◆ Exercise details: Please show every line from the entries that carries the word "blue".

Before-and-after object lists:
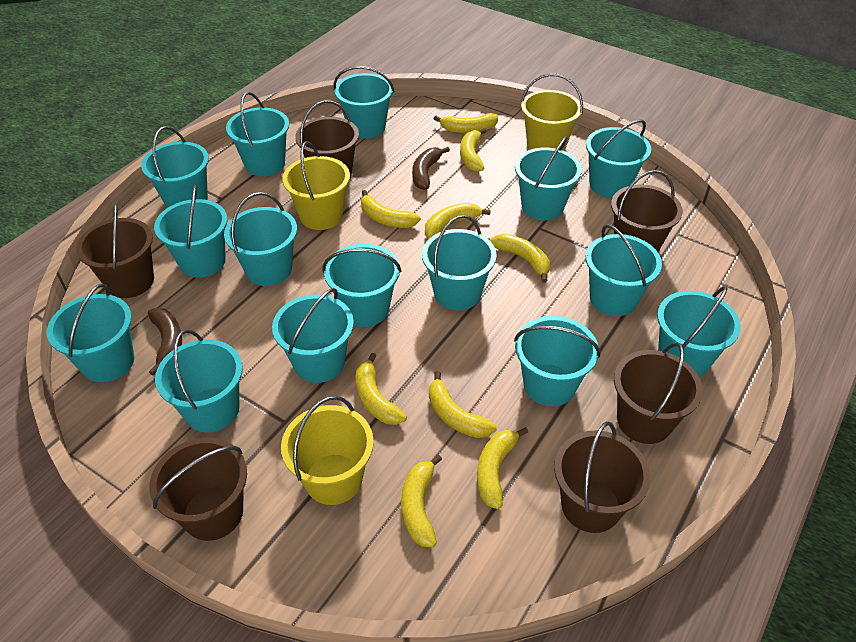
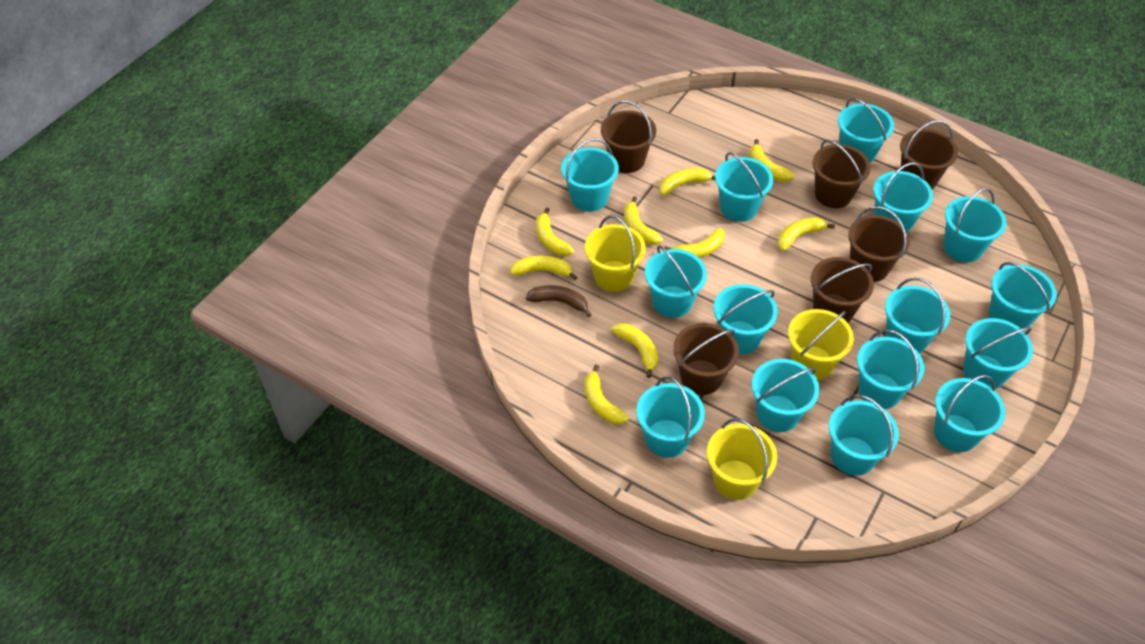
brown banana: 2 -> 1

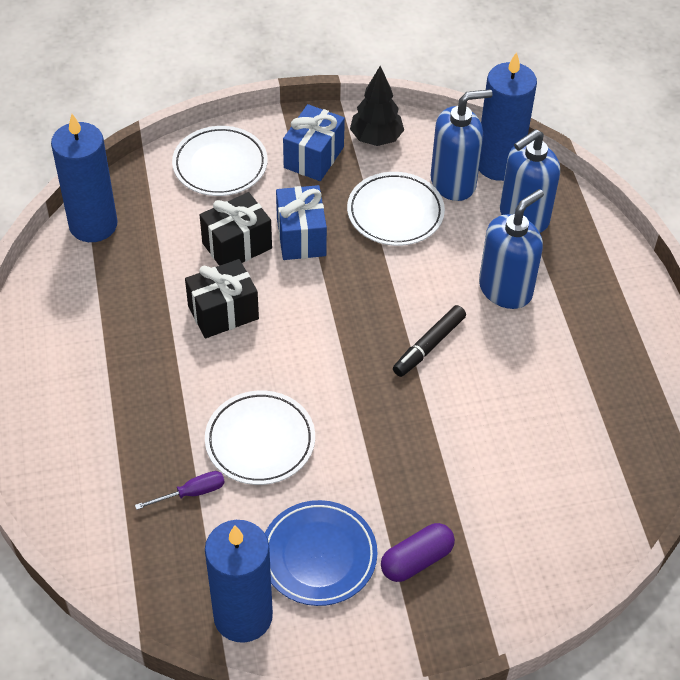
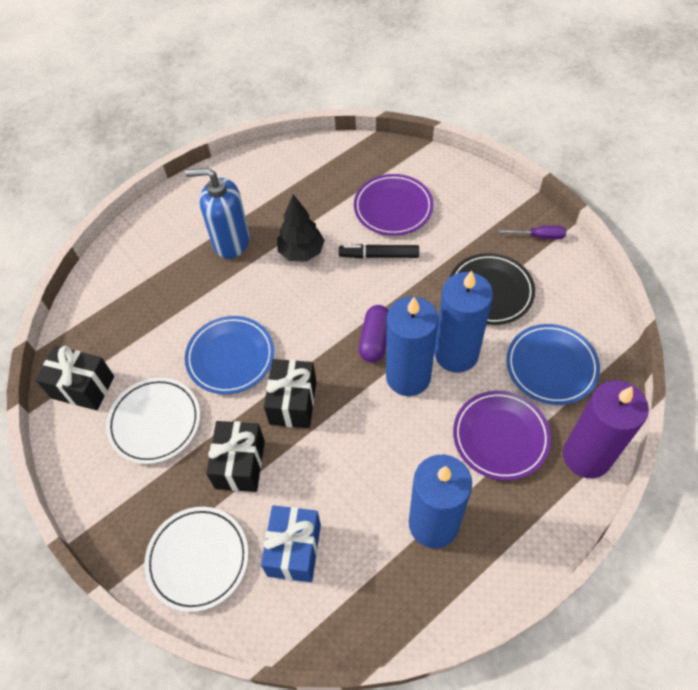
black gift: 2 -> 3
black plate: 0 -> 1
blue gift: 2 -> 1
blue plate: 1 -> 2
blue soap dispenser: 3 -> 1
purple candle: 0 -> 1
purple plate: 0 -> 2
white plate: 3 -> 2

◆ Solution for this task:
blue gift: 2 -> 1
blue plate: 1 -> 2
blue soap dispenser: 3 -> 1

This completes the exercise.